Task instructions
Leave out the pictures and output the data verbatim.

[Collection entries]
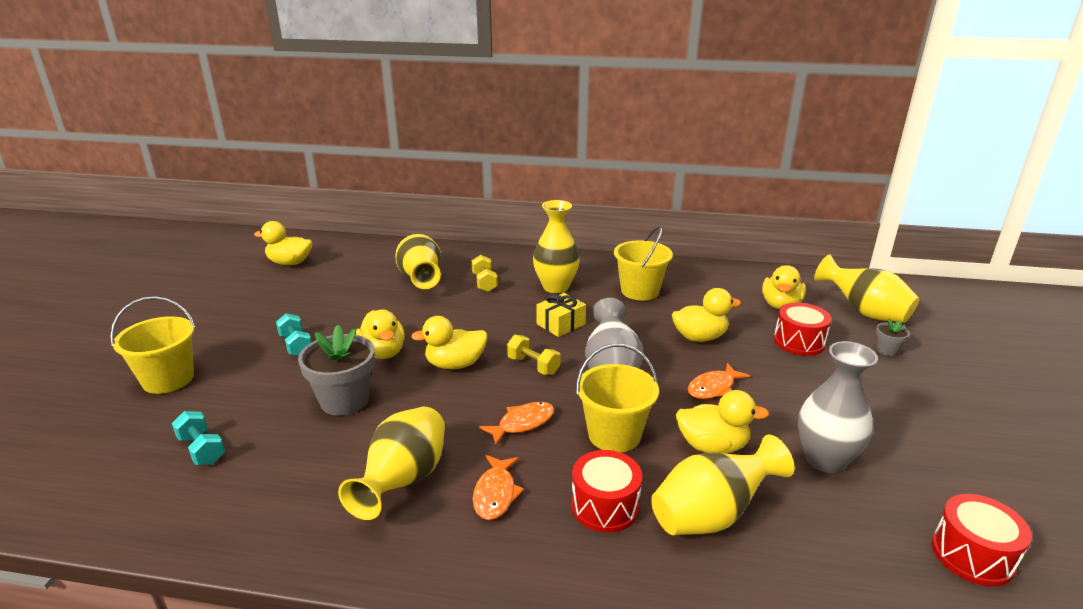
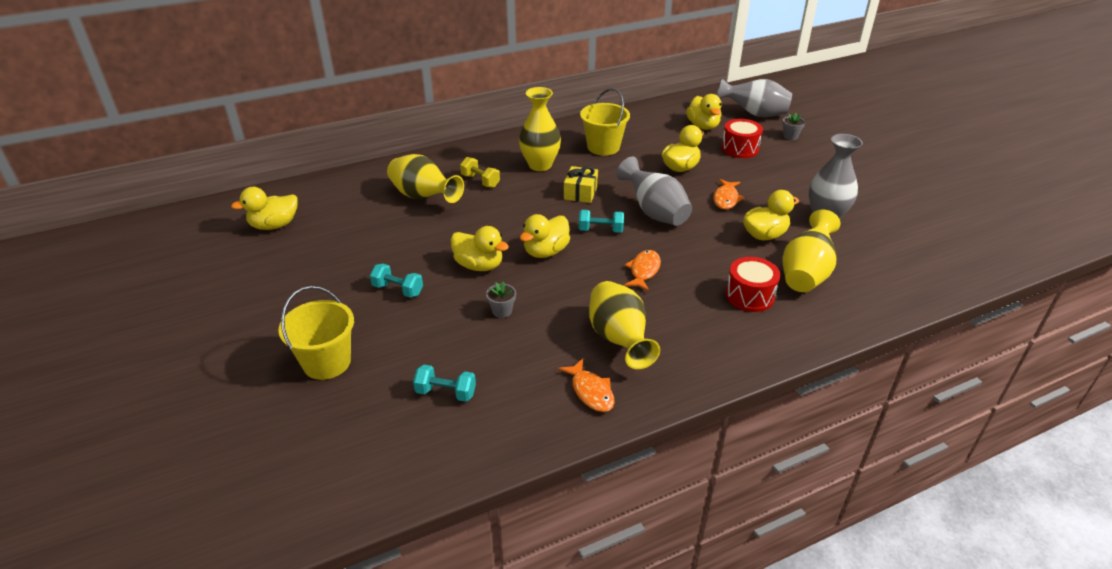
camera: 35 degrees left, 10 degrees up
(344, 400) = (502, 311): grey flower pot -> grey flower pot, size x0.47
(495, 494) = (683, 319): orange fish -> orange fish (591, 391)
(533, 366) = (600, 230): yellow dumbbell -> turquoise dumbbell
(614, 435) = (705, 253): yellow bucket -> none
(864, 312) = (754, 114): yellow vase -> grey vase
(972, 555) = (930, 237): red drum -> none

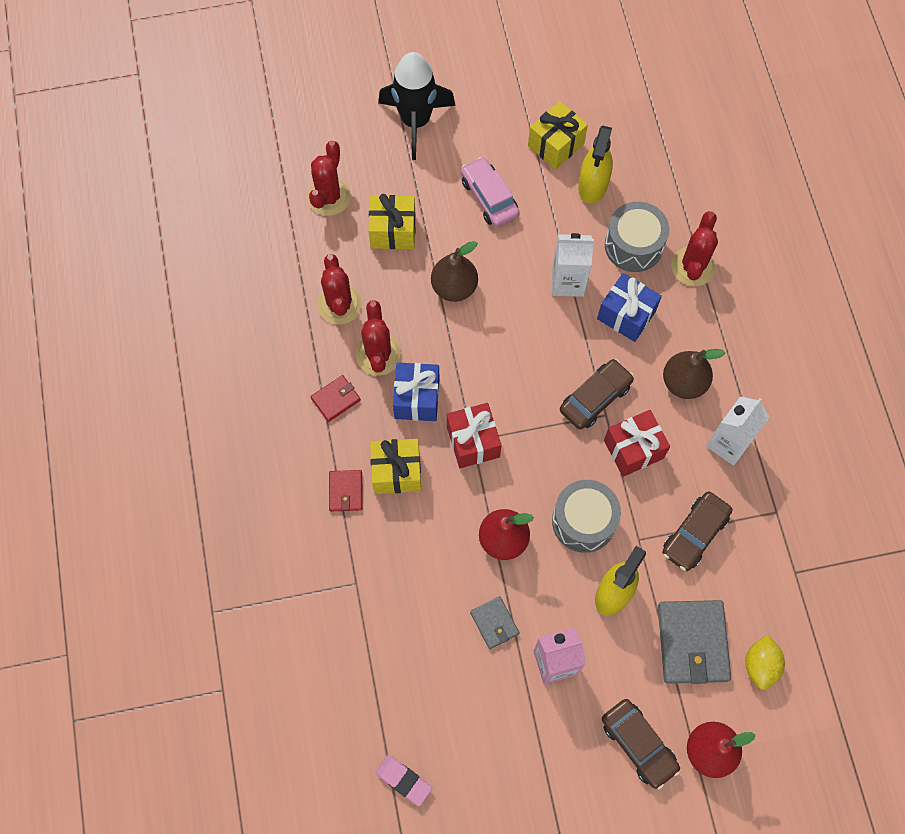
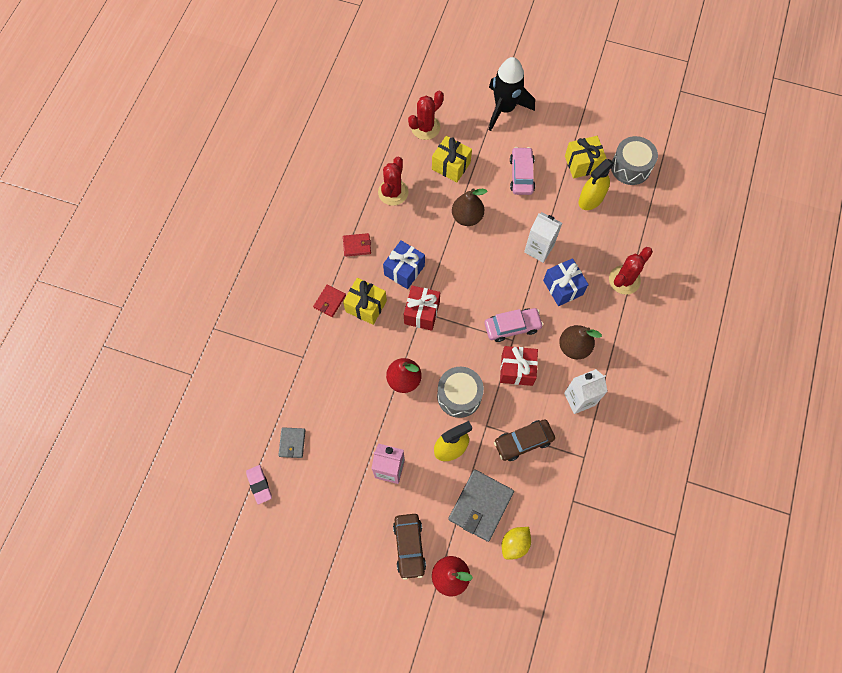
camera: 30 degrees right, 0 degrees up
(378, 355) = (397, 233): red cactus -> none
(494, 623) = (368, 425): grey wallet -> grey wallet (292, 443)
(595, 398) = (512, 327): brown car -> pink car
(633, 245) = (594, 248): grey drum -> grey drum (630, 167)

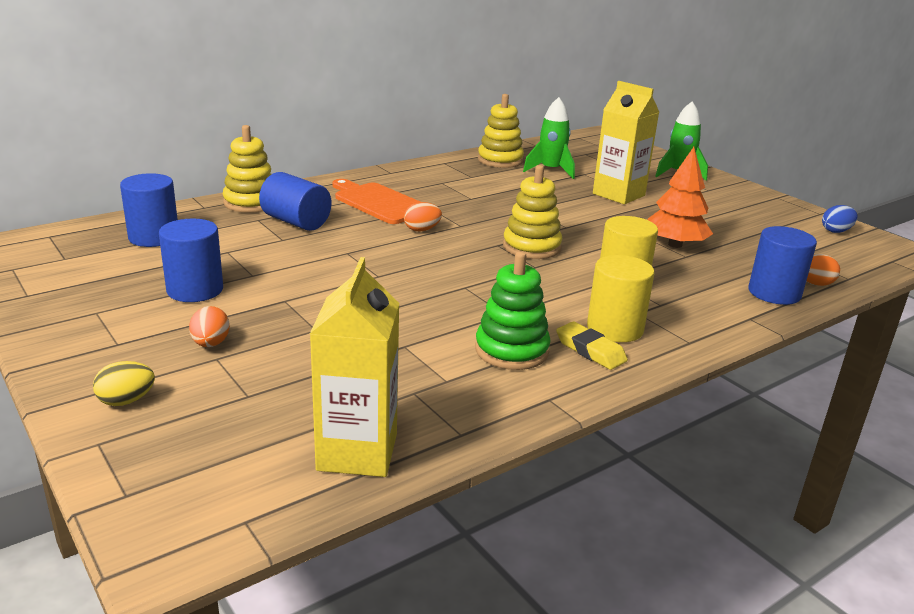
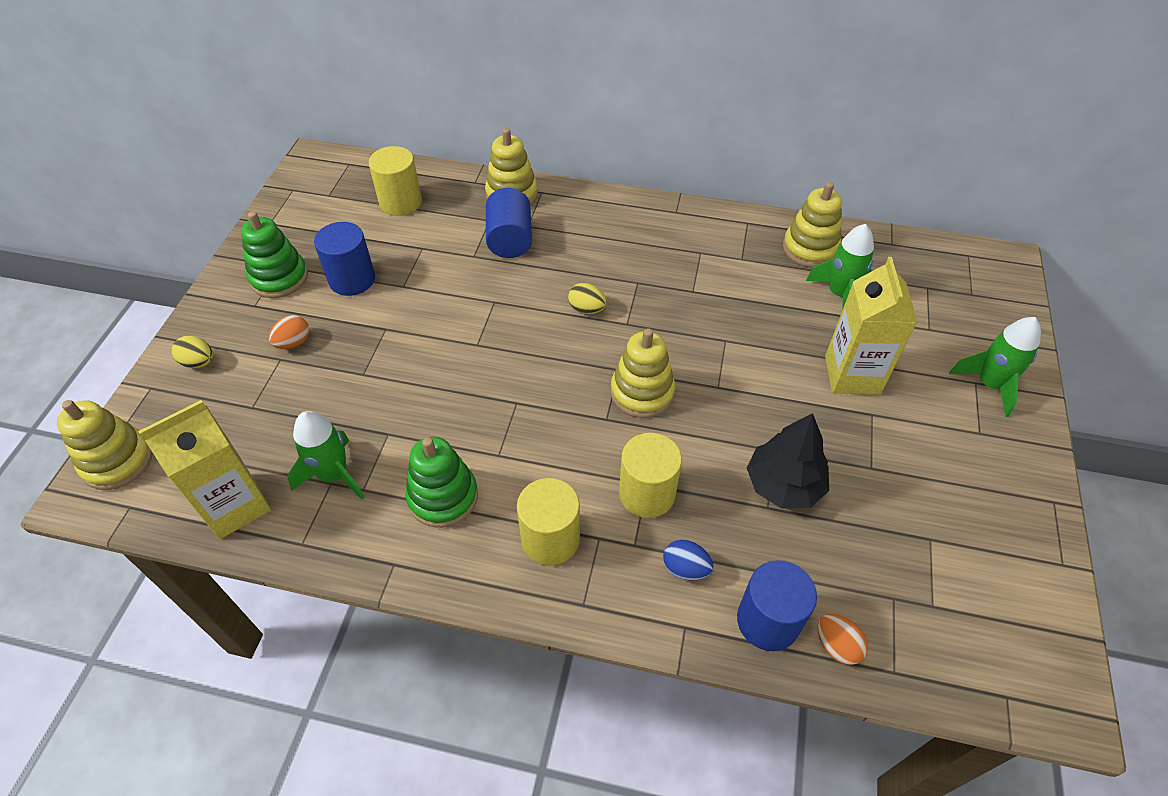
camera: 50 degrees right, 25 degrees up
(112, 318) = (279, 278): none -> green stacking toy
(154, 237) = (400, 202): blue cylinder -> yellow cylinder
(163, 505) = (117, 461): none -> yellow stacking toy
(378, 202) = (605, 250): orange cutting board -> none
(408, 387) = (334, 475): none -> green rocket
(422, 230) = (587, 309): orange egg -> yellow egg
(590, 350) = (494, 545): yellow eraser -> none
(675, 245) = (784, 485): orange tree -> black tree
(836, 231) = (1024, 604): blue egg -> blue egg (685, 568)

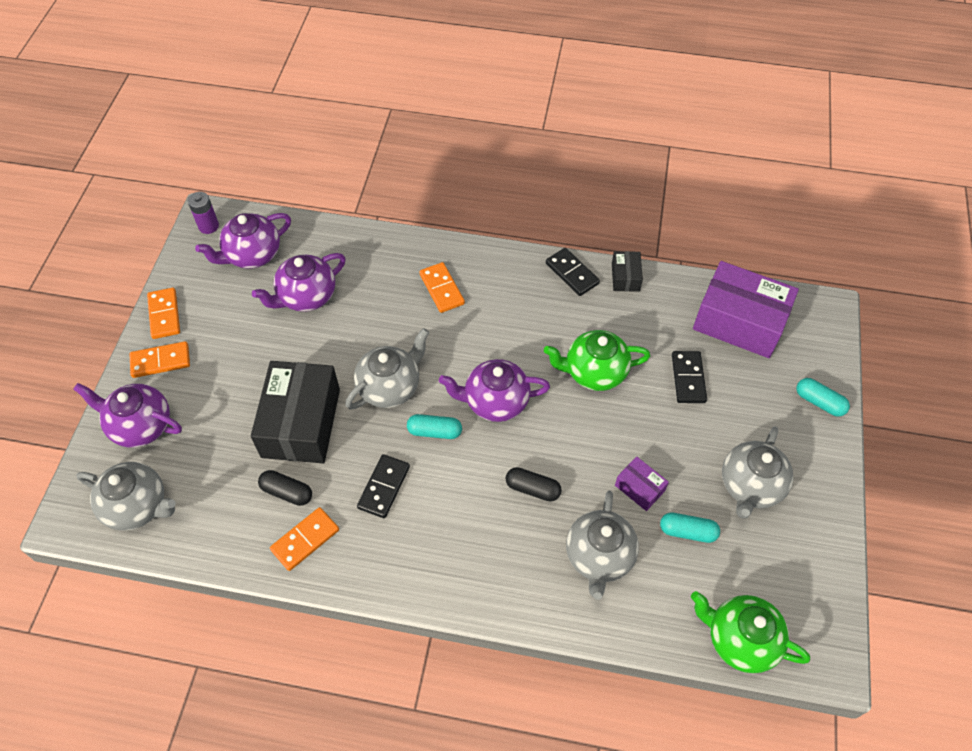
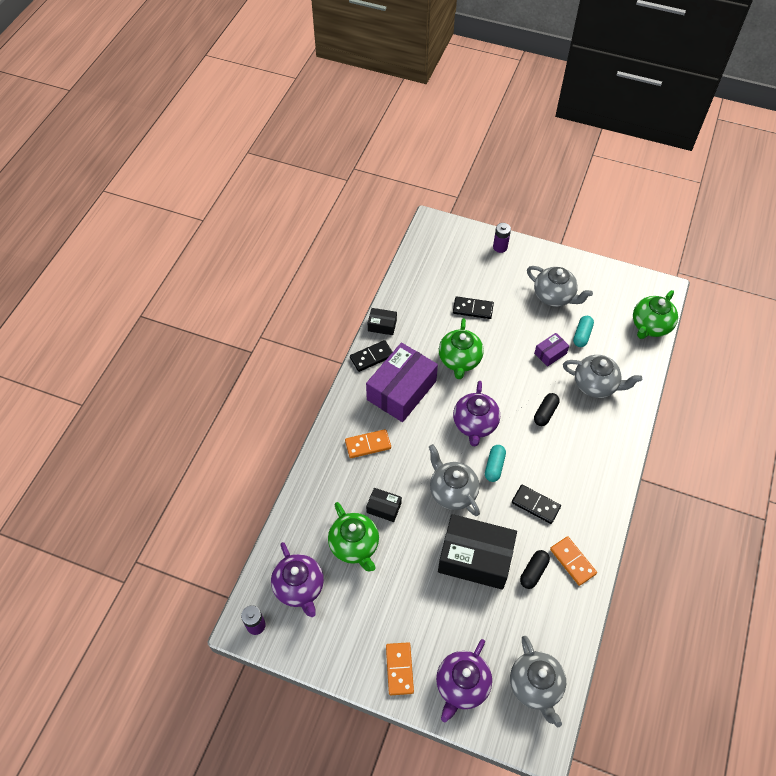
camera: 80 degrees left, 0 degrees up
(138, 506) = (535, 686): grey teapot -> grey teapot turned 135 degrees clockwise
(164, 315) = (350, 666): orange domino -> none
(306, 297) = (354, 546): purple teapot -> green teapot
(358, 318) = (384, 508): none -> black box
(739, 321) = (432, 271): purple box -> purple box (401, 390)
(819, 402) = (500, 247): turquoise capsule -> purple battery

Result
camera: 35 degrees left, 10 degrees up
(344, 400) = (502, 311): grey flower pot -> grey flower pot, size x0.47
(495, 494) = (683, 319): orange fish -> orange fish (591, 391)
(533, 366) = (600, 230): yellow dumbbell -> turquoise dumbbell
(614, 435) = (705, 253): yellow bucket -> none
(864, 312) = (754, 114): yellow vase -> grey vase
(972, 555) = (930, 237): red drum -> none

camera: 30 degrees right, 0 degrees up
(378, 355) = (397, 233): red cactus -> none
(494, 623) = (368, 425): grey wallet -> grey wallet (292, 443)
(595, 398) = (512, 327): brown car -> pink car
(633, 245) = (594, 248): grey drum -> grey drum (630, 167)

camera: 50 degrees right, 25 degrees up
(112, 318) = (279, 278): none -> green stacking toy
(154, 237) = (400, 202): blue cylinder -> yellow cylinder
(163, 505) = (117, 461): none -> yellow stacking toy
(378, 202) = (605, 250): orange cutting board -> none
(408, 387) = (334, 475): none -> green rocket
(422, 230) = (587, 309): orange egg -> yellow egg
(590, 350) = (494, 545): yellow eraser -> none
(675, 245) = (784, 485): orange tree -> black tree
(836, 231) = (1024, 604): blue egg -> blue egg (685, 568)

camera: 80 degrees left, 0 degrees up
(138, 506) = (535, 686): grey teapot -> grey teapot turned 135 degrees clockwise
(164, 315) = (350, 666): orange domino -> none
(306, 297) = (354, 546): purple teapot -> green teapot
(358, 318) = (384, 508): none -> black box
(739, 321) = (432, 271): purple box -> purple box (401, 390)
(819, 402) = (500, 247): turquoise capsule -> purple battery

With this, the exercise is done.